=== Entries taken from a collection ===
----------

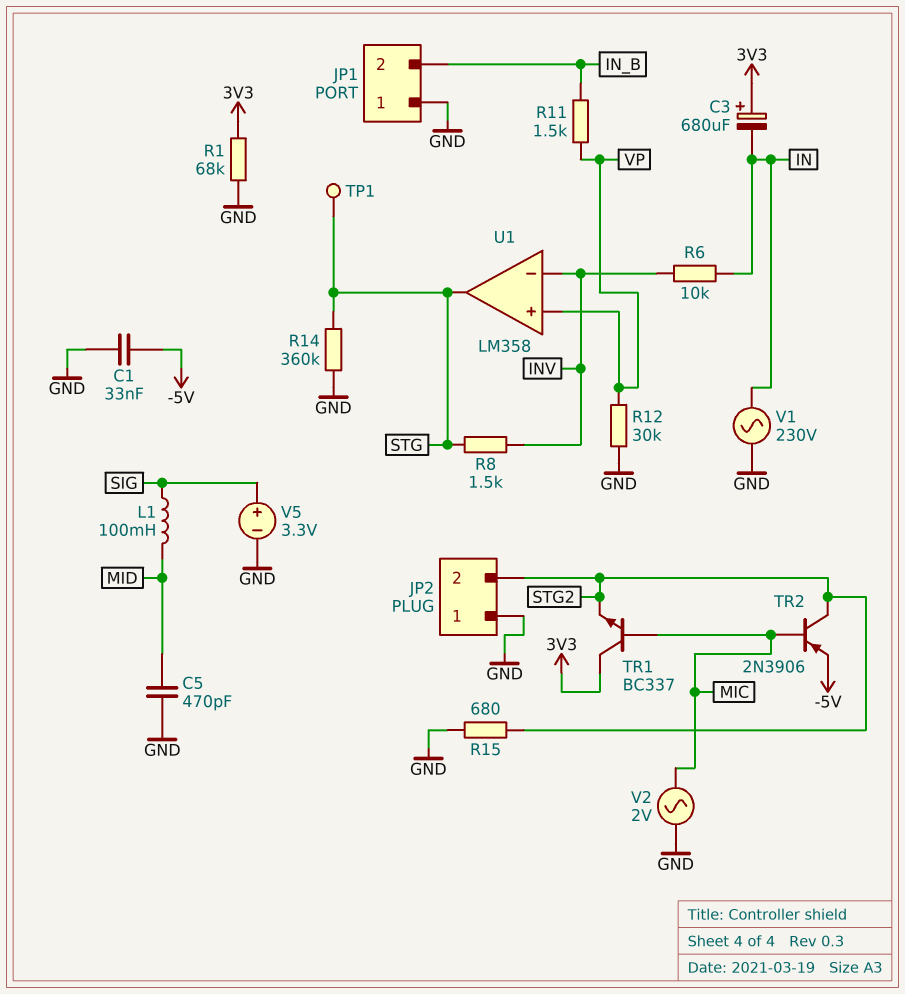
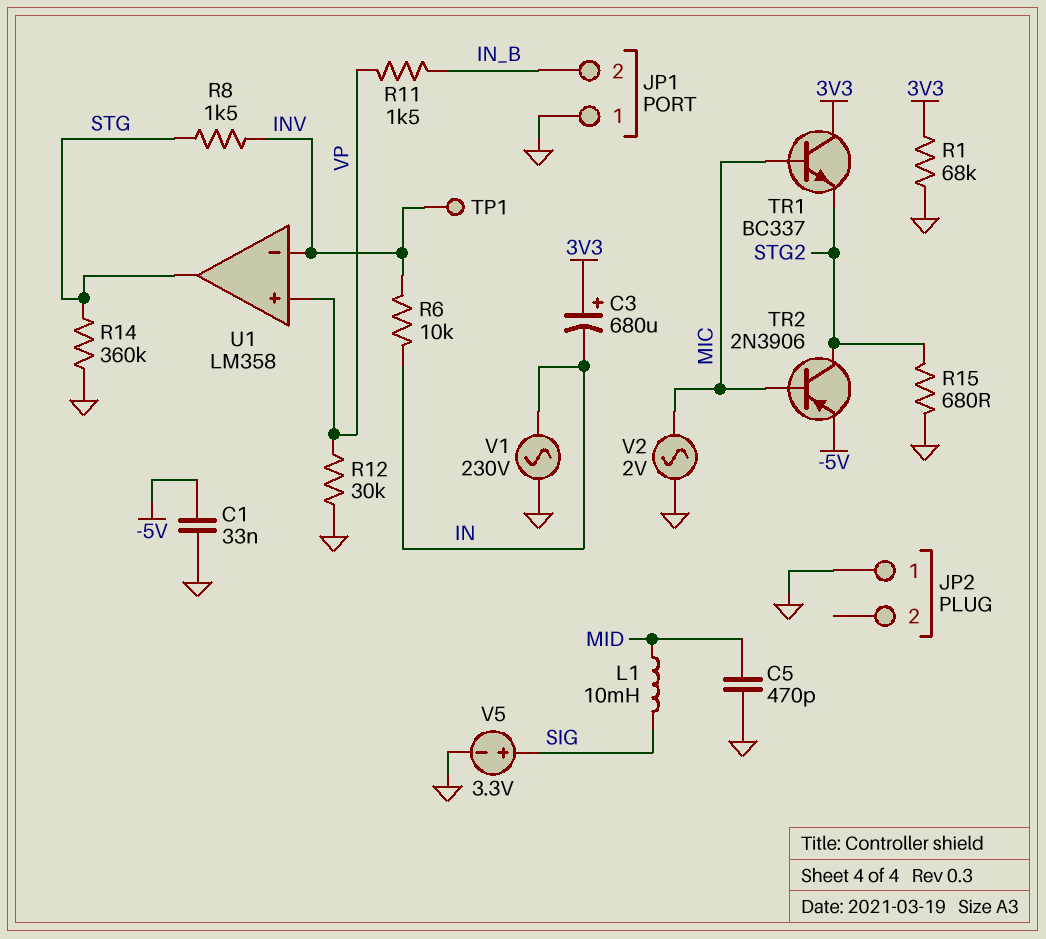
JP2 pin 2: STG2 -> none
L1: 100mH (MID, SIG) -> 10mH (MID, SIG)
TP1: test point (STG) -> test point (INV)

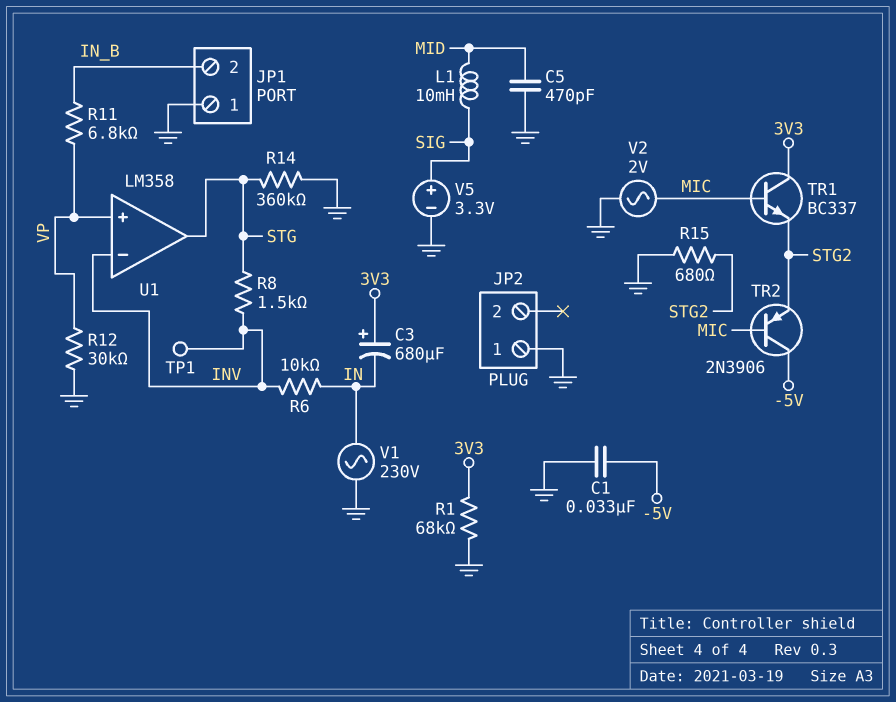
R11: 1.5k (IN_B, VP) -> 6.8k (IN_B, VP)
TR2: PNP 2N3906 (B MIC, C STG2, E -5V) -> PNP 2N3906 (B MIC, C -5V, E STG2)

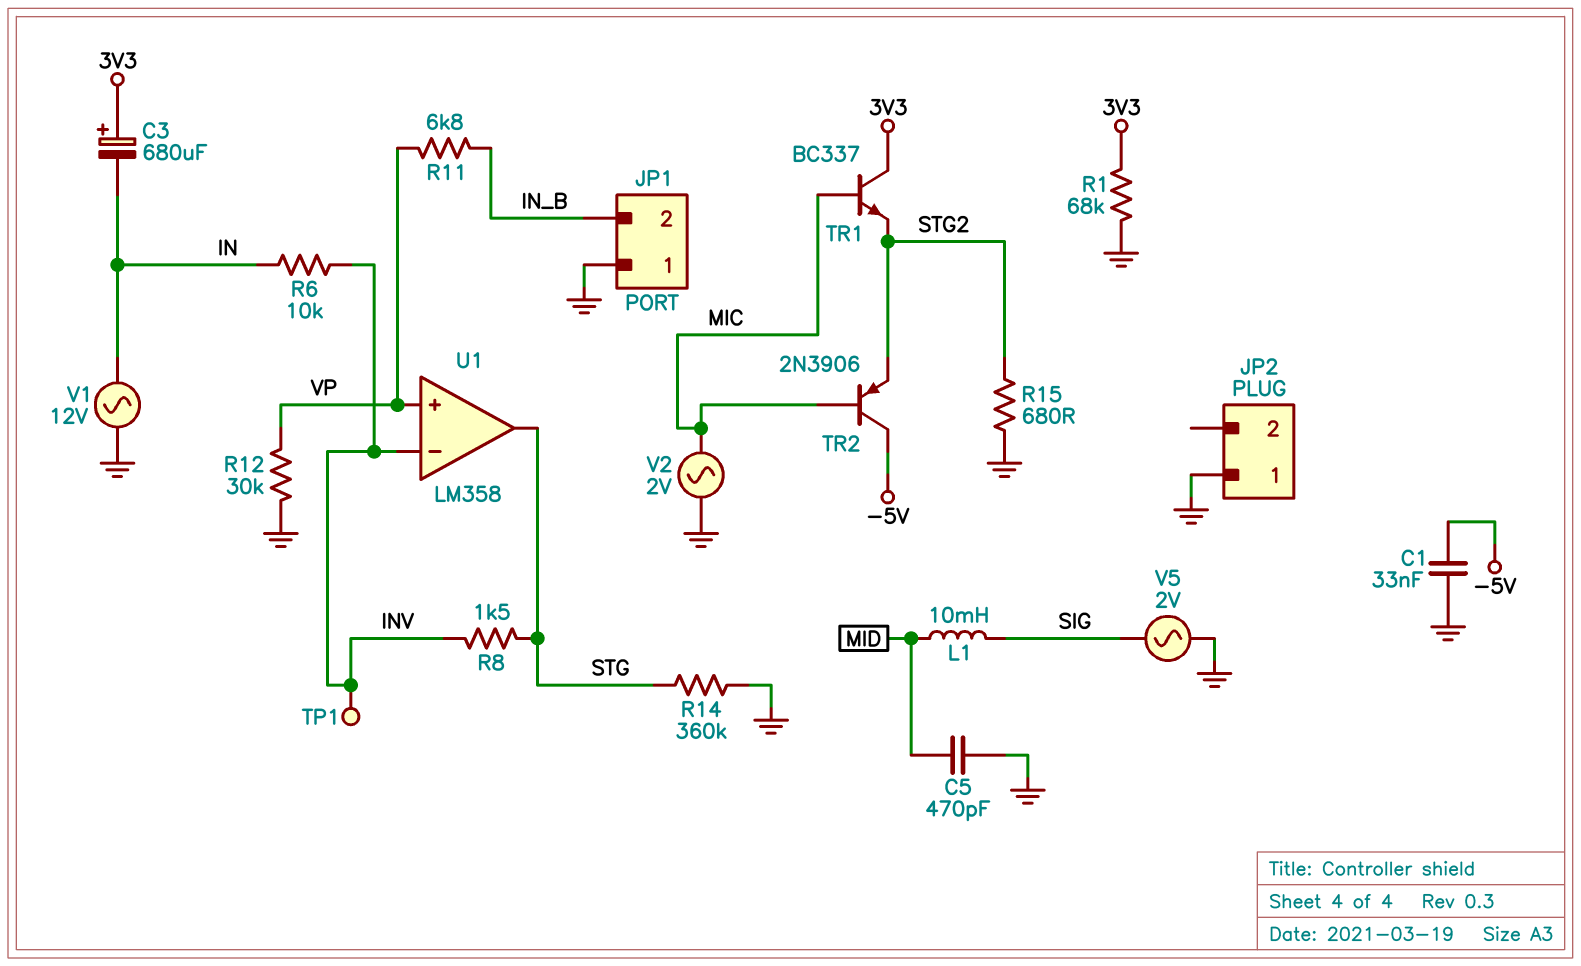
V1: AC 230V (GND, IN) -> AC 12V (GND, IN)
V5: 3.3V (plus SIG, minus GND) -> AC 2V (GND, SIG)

----------

=== Directions ===
Excluding all pictures, reproduce the records exactly as they appear above.

=== Exercise solution ===
JP2 pin 2: STG2 -> none
L1: 100mH (MID, SIG) -> 10mH (MID, SIG)
TP1: test point (STG) -> test point (INV)

R11: 1.5k (IN_B, VP) -> 6.8k (IN_B, VP)
TR2: PNP 2N3906 (B MIC, C STG2, E -5V) -> PNP 2N3906 (B MIC, C -5V, E STG2)

V1: AC 230V (GND, IN) -> AC 12V (GND, IN)
V5: 3.3V (plus SIG, minus GND) -> AC 2V (GND, SIG)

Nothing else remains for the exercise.